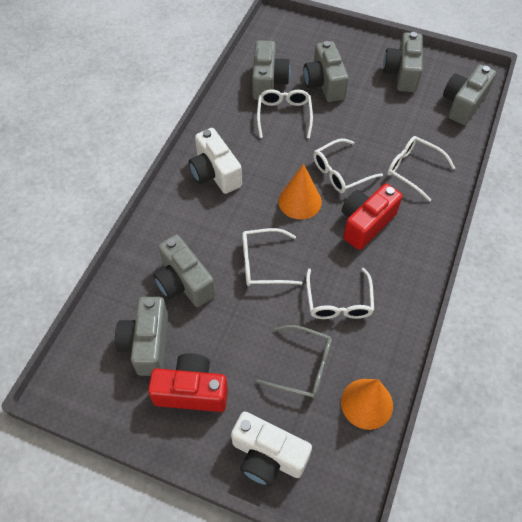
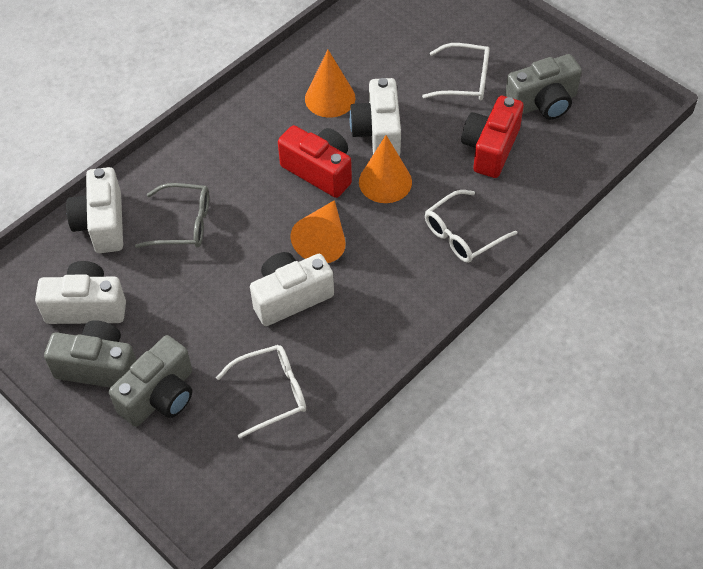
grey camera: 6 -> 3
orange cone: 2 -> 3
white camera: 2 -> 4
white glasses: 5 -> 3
* * *
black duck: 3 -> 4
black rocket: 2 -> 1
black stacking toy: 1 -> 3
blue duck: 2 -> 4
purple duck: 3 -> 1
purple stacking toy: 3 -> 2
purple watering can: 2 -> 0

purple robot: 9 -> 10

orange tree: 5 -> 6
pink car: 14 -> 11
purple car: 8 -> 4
==
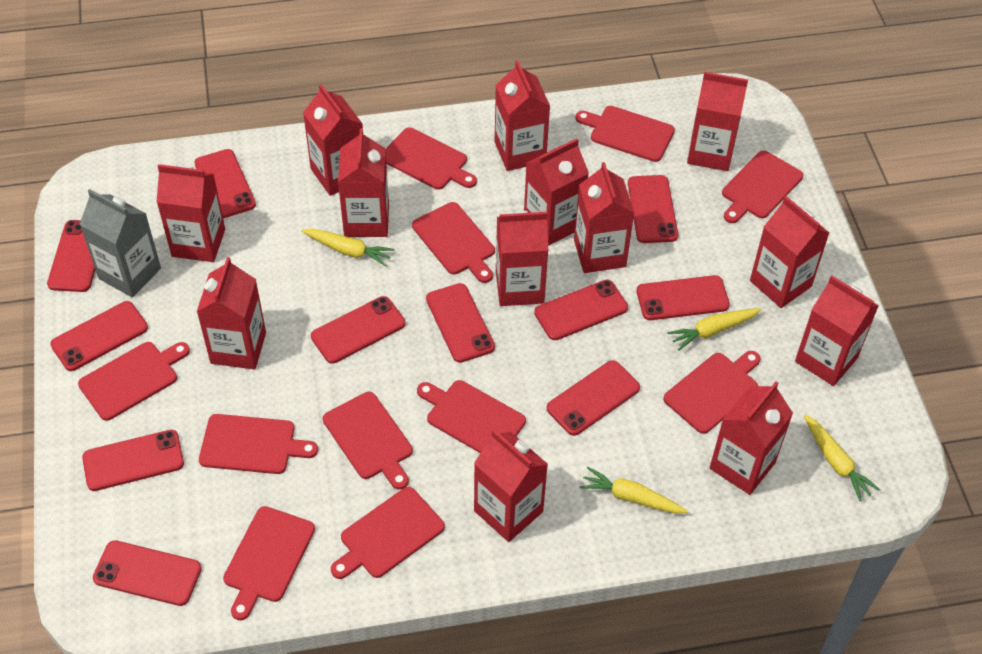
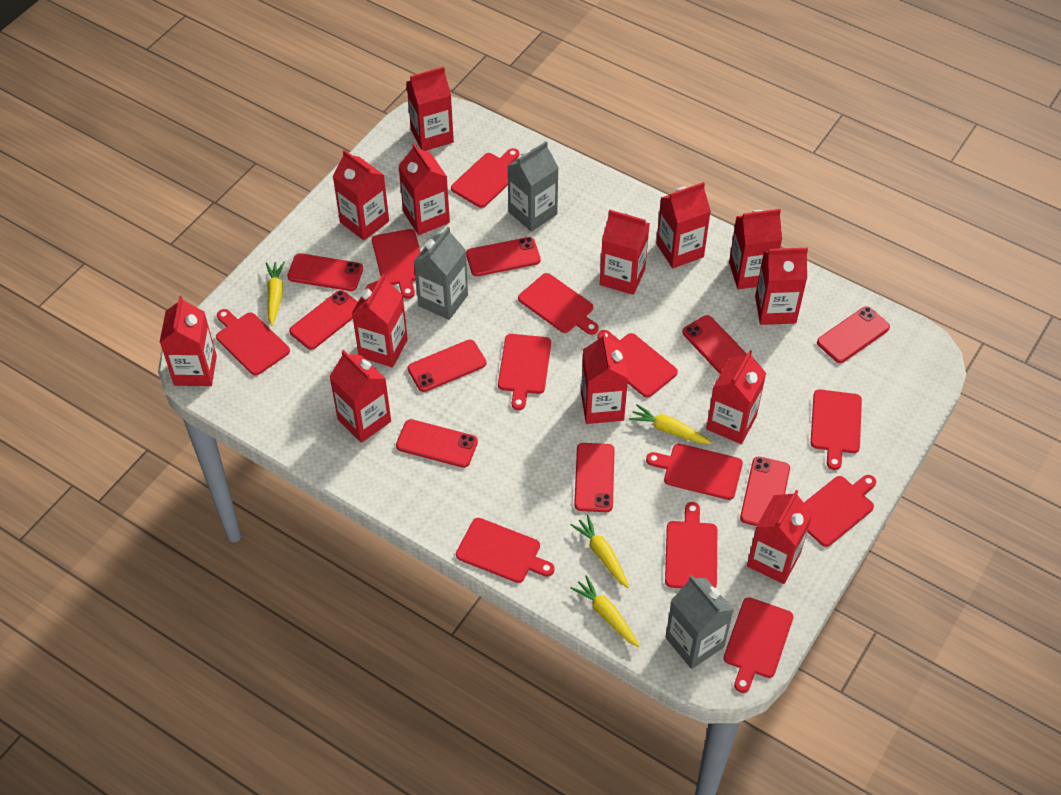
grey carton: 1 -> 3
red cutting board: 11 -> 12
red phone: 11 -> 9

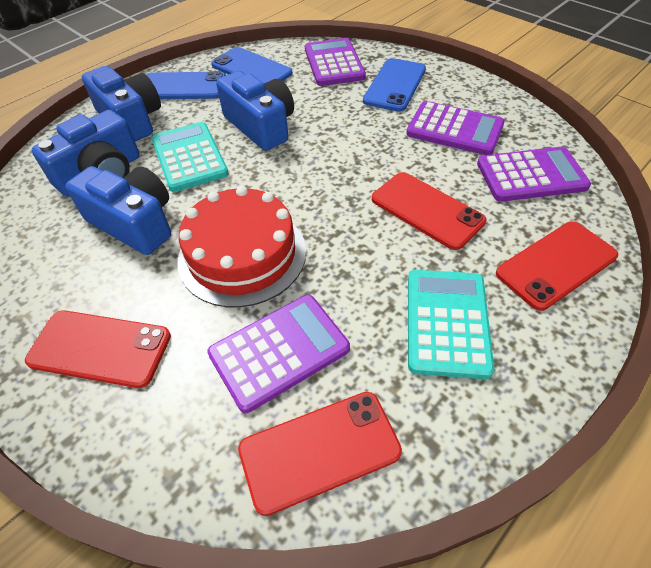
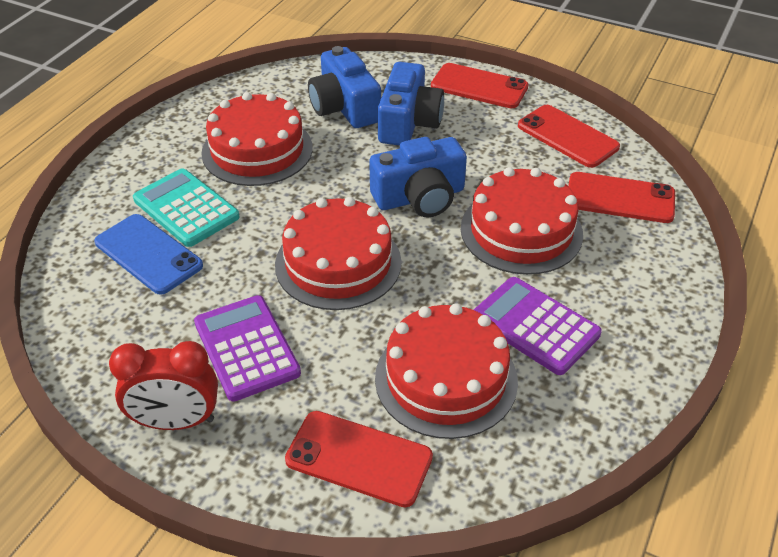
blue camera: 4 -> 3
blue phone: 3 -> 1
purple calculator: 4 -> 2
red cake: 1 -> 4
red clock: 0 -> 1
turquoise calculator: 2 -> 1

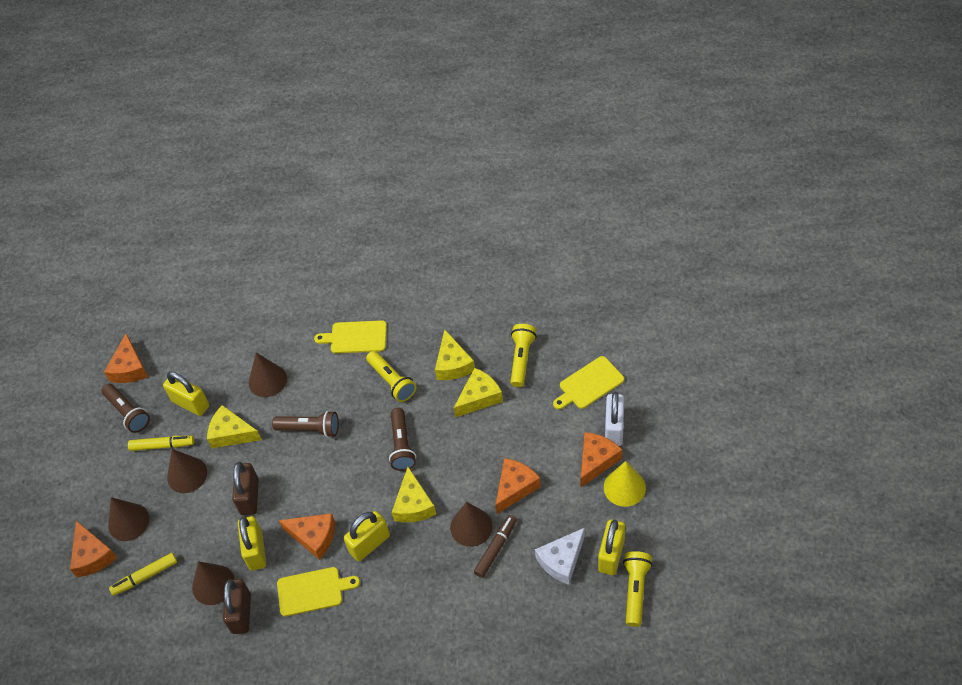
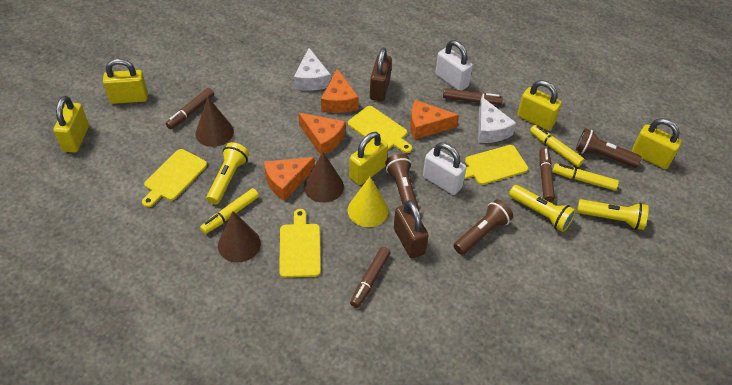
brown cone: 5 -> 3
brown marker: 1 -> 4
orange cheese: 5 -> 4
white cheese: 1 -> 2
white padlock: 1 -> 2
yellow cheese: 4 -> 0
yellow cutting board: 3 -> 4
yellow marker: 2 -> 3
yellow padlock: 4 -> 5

DIRECTIONS: Please list every line of the records that contains "purple".

WRITTEN SOLUTION:
purple duck: 3 -> 1
purple stacking toy: 3 -> 2
purple watering can: 2 -> 0
purple robot: 9 -> 10
purple car: 8 -> 4
purple calculator: 4 -> 2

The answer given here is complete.